(EXTRACTED DATA):
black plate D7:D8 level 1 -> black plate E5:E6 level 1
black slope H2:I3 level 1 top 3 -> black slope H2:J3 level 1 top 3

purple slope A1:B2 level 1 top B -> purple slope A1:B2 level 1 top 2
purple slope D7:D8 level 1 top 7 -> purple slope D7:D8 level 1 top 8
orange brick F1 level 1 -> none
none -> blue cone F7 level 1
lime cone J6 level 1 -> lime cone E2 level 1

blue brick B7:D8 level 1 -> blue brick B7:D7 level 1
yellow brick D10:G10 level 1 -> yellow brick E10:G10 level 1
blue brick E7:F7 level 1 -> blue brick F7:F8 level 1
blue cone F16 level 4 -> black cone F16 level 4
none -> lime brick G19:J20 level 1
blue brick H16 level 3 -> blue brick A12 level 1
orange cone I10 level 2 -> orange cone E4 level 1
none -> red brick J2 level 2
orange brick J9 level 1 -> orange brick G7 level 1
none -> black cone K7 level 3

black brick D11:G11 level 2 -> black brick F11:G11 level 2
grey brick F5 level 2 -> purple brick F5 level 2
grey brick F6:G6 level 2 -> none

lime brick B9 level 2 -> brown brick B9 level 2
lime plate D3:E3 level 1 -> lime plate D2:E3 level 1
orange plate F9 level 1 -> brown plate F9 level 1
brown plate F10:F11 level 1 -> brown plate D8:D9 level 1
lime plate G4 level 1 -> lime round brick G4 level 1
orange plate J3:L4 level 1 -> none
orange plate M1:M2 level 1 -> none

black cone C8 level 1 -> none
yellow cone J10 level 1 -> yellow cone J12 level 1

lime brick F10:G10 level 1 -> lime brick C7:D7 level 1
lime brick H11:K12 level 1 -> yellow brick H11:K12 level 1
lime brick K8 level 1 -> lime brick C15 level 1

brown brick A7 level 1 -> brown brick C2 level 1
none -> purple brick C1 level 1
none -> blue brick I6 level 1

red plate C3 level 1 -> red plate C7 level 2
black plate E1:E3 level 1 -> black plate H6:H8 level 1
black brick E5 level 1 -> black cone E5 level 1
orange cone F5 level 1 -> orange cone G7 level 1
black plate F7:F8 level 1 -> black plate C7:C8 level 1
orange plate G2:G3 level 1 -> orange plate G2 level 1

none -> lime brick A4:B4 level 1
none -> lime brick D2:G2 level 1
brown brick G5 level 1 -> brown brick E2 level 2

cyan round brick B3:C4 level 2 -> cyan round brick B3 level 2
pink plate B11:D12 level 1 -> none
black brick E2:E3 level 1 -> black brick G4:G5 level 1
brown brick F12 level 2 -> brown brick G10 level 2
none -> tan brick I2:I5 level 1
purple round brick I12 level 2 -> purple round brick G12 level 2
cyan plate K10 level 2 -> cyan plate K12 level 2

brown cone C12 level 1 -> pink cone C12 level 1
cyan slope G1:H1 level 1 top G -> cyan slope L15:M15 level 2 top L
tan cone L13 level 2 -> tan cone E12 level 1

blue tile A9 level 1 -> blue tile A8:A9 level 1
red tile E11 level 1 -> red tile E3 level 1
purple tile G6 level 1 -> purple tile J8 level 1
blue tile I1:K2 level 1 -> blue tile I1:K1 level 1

(HOW TO COMPLETE THIS TASK): Please output the records shown above, with every character intact.

(EXPECTED ANSWER):
black plate D7:D8 level 1 -> black plate E5:E6 level 1
black slope H2:I3 level 1 top 3 -> black slope H2:J3 level 1 top 3

purple slope A1:B2 level 1 top B -> purple slope A1:B2 level 1 top 2
purple slope D7:D8 level 1 top 7 -> purple slope D7:D8 level 1 top 8
orange brick F1 level 1 -> none
none -> blue cone F7 level 1
lime cone J6 level 1 -> lime cone E2 level 1

blue brick B7:D8 level 1 -> blue brick B7:D7 level 1
yellow brick D10:G10 level 1 -> yellow brick E10:G10 level 1
blue brick E7:F7 level 1 -> blue brick F7:F8 level 1
blue cone F16 level 4 -> black cone F16 level 4
none -> lime brick G19:J20 level 1
blue brick H16 level 3 -> blue brick A12 level 1
orange cone I10 level 2 -> orange cone E4 level 1
none -> red brick J2 level 2
orange brick J9 level 1 -> orange brick G7 level 1
none -> black cone K7 level 3

black brick D11:G11 level 2 -> black brick F11:G11 level 2
grey brick F5 level 2 -> purple brick F5 level 2
grey brick F6:G6 level 2 -> none

lime brick B9 level 2 -> brown brick B9 level 2
lime plate D3:E3 level 1 -> lime plate D2:E3 level 1
orange plate F9 level 1 -> brown plate F9 level 1
brown plate F10:F11 level 1 -> brown plate D8:D9 level 1
lime plate G4 level 1 -> lime round brick G4 level 1
orange plate J3:L4 level 1 -> none
orange plate M1:M2 level 1 -> none

black cone C8 level 1 -> none
yellow cone J10 level 1 -> yellow cone J12 level 1

lime brick F10:G10 level 1 -> lime brick C7:D7 level 1
lime brick H11:K12 level 1 -> yellow brick H11:K12 level 1
lime brick K8 level 1 -> lime brick C15 level 1

brown brick A7 level 1 -> brown brick C2 level 1
none -> purple brick C1 level 1
none -> blue brick I6 level 1

red plate C3 level 1 -> red plate C7 level 2
black plate E1:E3 level 1 -> black plate H6:H8 level 1
black brick E5 level 1 -> black cone E5 level 1
orange cone F5 level 1 -> orange cone G7 level 1
black plate F7:F8 level 1 -> black plate C7:C8 level 1
orange plate G2:G3 level 1 -> orange plate G2 level 1

none -> lime brick A4:B4 level 1
none -> lime brick D2:G2 level 1
brown brick G5 level 1 -> brown brick E2 level 2

cyan round brick B3:C4 level 2 -> cyan round brick B3 level 2
pink plate B11:D12 level 1 -> none
black brick E2:E3 level 1 -> black brick G4:G5 level 1
brown brick F12 level 2 -> brown brick G10 level 2
none -> tan brick I2:I5 level 1
purple round brick I12 level 2 -> purple round brick G12 level 2
cyan plate K10 level 2 -> cyan plate K12 level 2

brown cone C12 level 1 -> pink cone C12 level 1
cyan slope G1:H1 level 1 top G -> cyan slope L15:M15 level 2 top L
tan cone L13 level 2 -> tan cone E12 level 1

blue tile A9 level 1 -> blue tile A8:A9 level 1
red tile E11 level 1 -> red tile E3 level 1
purple tile G6 level 1 -> purple tile J8 level 1
blue tile I1:K2 level 1 -> blue tile I1:K1 level 1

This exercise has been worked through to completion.